START RECORDS FOR THIS EXERCISE
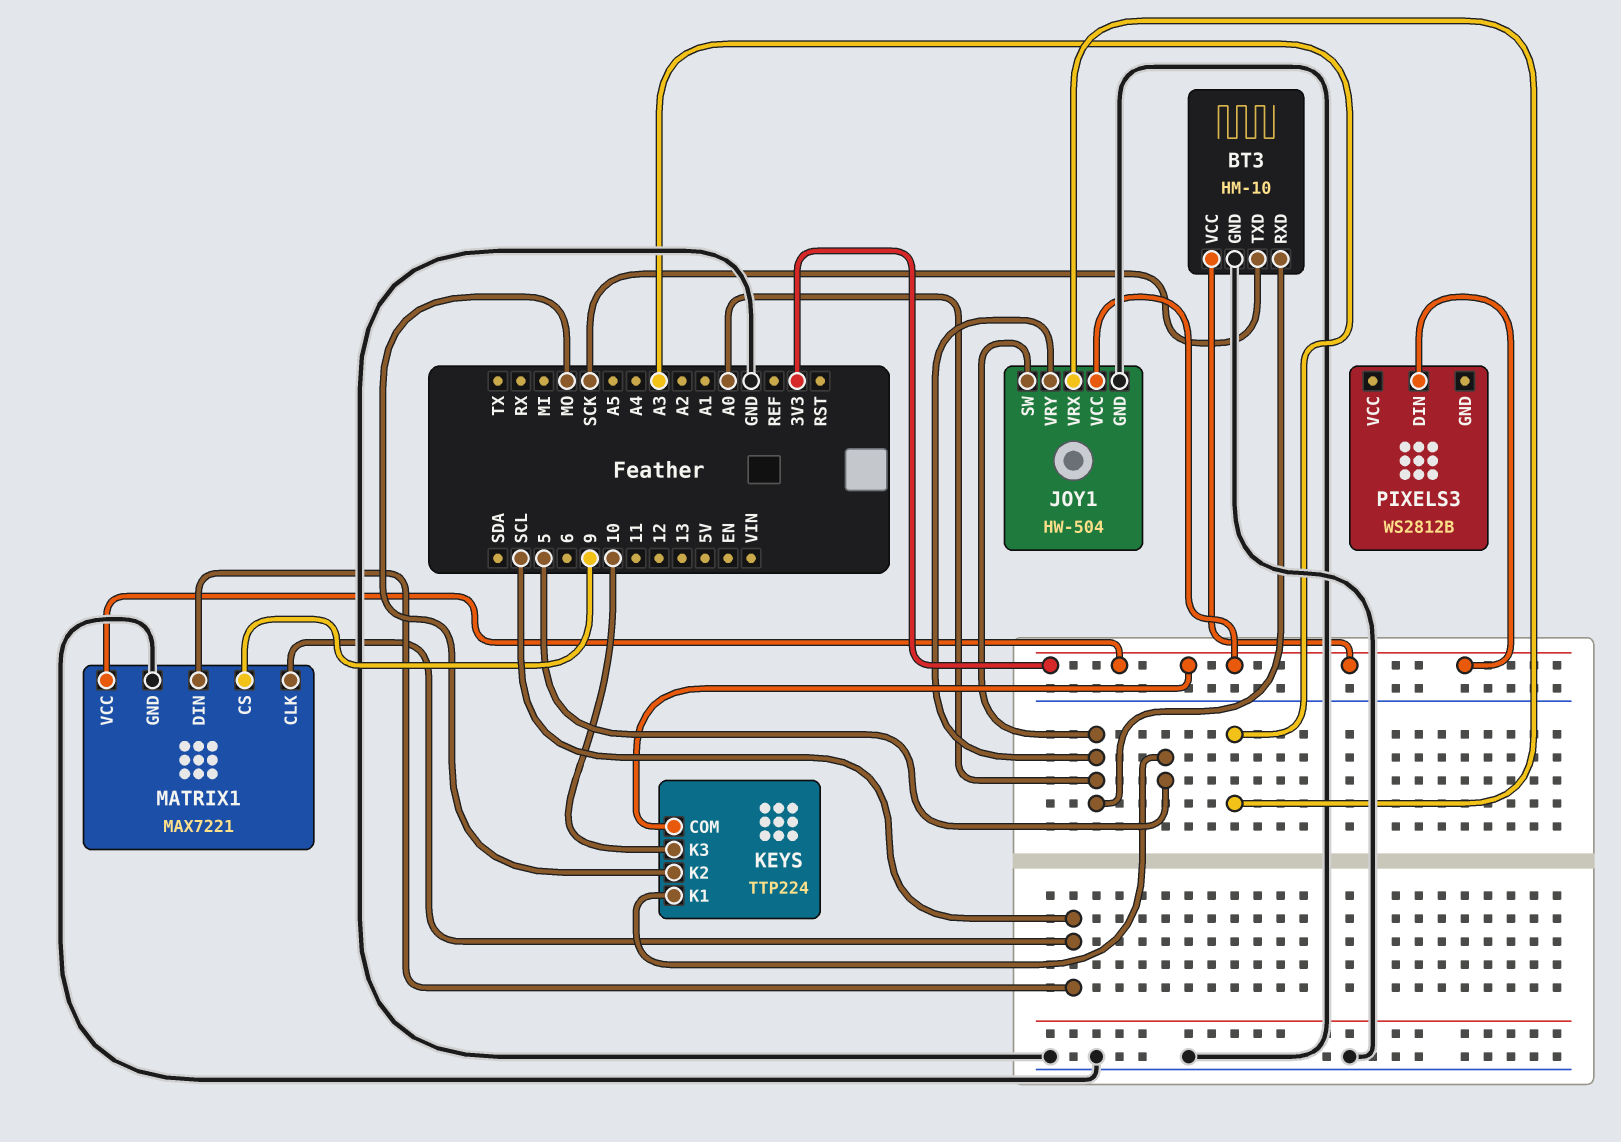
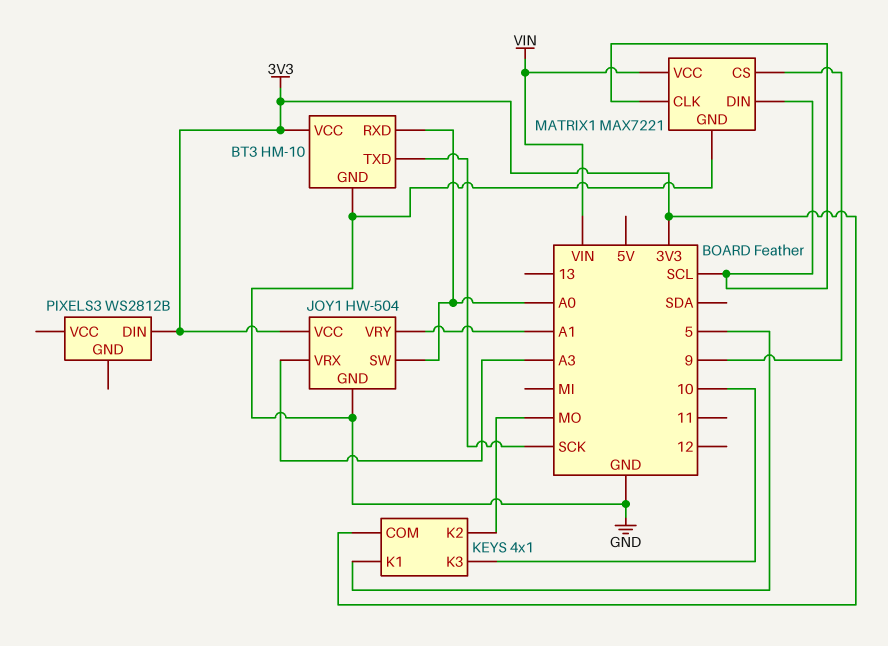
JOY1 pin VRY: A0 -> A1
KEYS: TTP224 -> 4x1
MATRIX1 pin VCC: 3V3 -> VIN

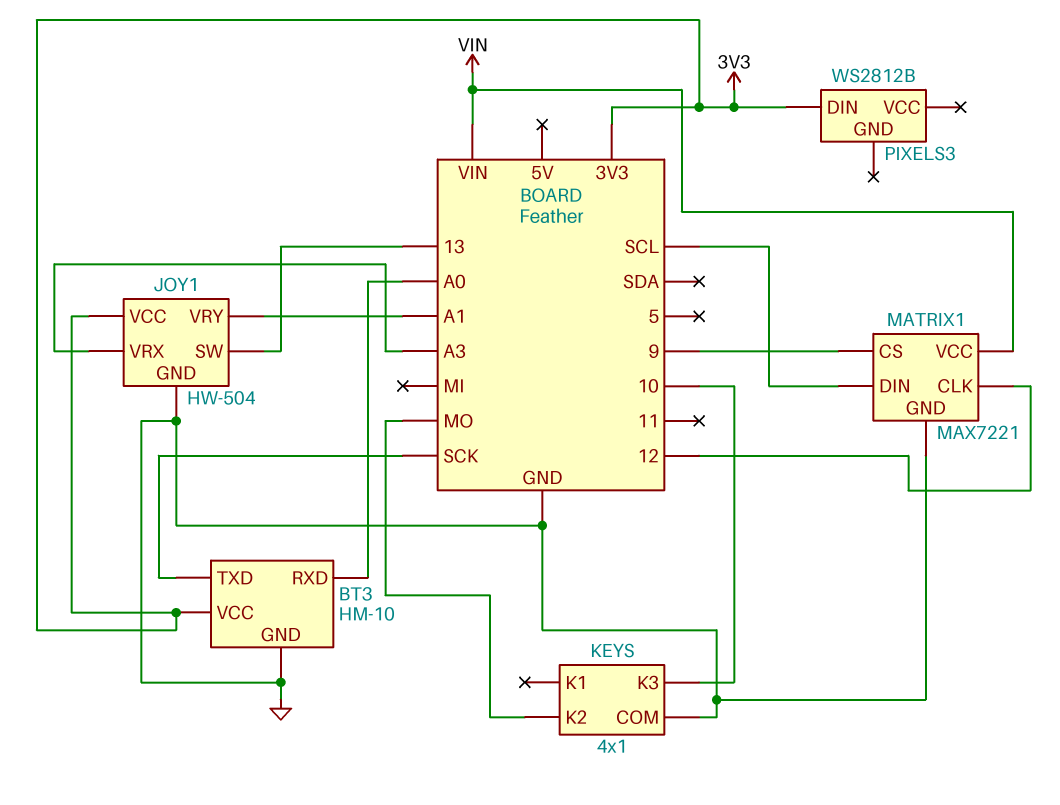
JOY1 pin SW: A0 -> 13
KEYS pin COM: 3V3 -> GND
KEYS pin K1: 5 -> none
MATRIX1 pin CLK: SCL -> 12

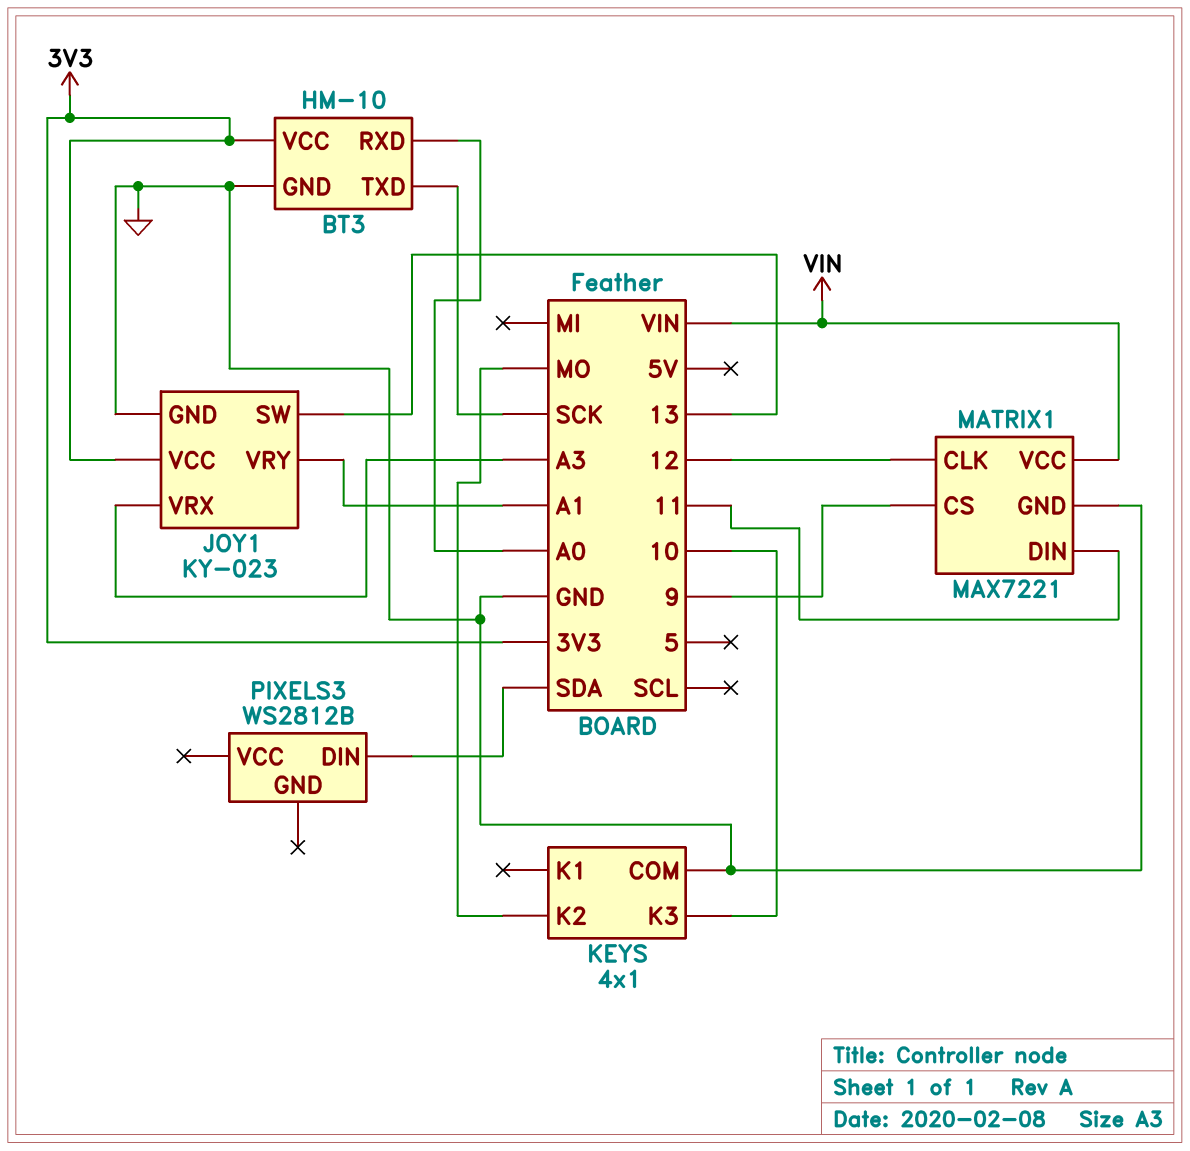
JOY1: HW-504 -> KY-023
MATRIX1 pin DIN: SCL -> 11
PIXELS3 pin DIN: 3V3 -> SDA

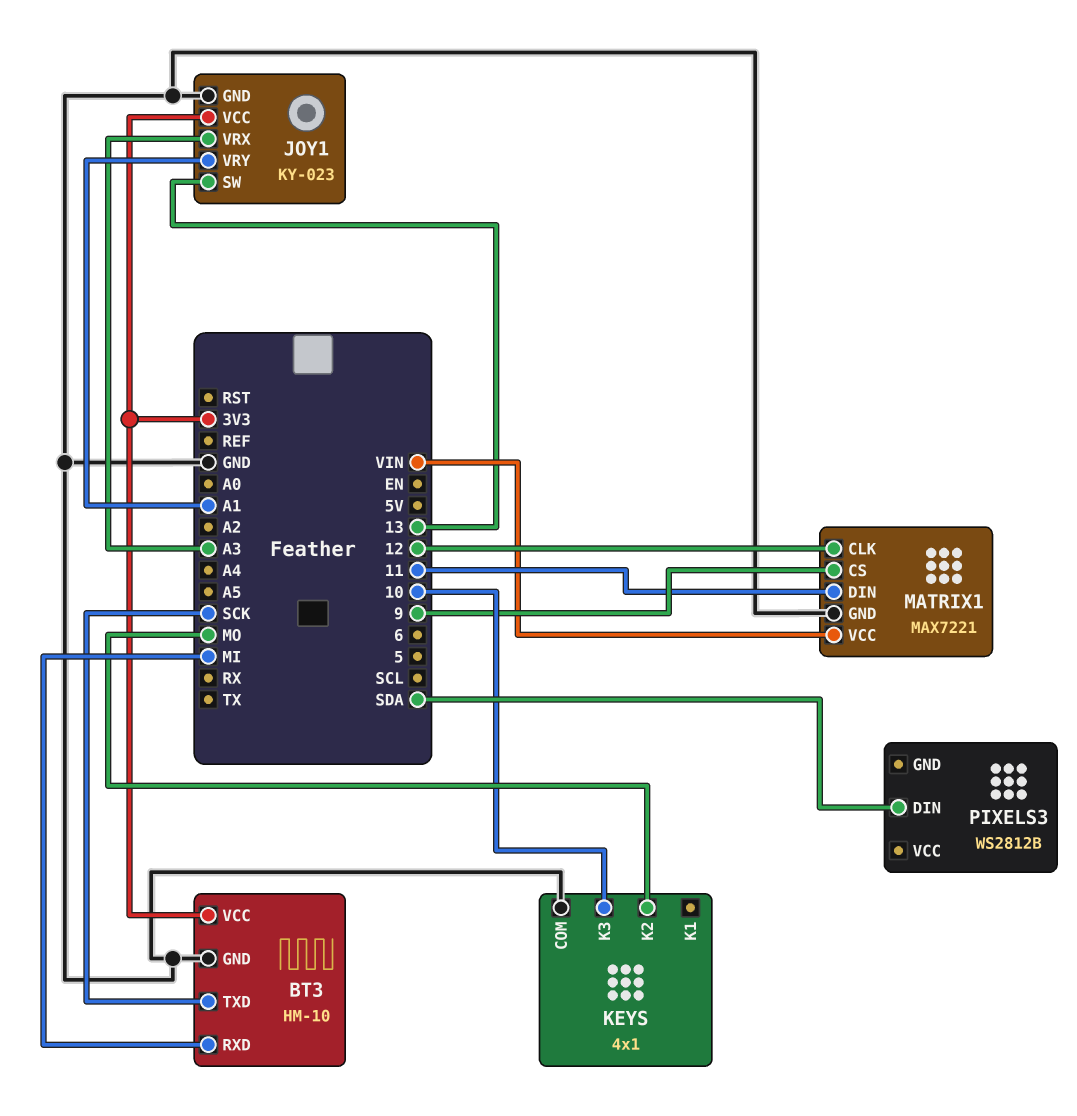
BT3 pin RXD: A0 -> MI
END RECORDS FOR THIS EXERCISE
START RECORDS FOR THIS EXERCISE
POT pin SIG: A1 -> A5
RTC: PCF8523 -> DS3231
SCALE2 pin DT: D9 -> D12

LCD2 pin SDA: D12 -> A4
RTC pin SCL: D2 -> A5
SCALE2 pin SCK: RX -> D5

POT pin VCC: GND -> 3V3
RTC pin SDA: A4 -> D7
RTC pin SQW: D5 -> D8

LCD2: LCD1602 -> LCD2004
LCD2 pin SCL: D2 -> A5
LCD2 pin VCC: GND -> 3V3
END RECORDS FOR THIS EXERCISE
EXERCISE PROMPT >> Copy out the range of lines above starting at the line with "POT pin VCC: GND -> 3V3" and ending at the line with "LCD2 pin VCC: GND -> 3V3", exactly and including both.

THE ANSWER >>
POT pin VCC: GND -> 3V3
RTC pin SDA: A4 -> D7
RTC pin SQW: D5 -> D8

LCD2: LCD1602 -> LCD2004
LCD2 pin SCL: D2 -> A5
LCD2 pin VCC: GND -> 3V3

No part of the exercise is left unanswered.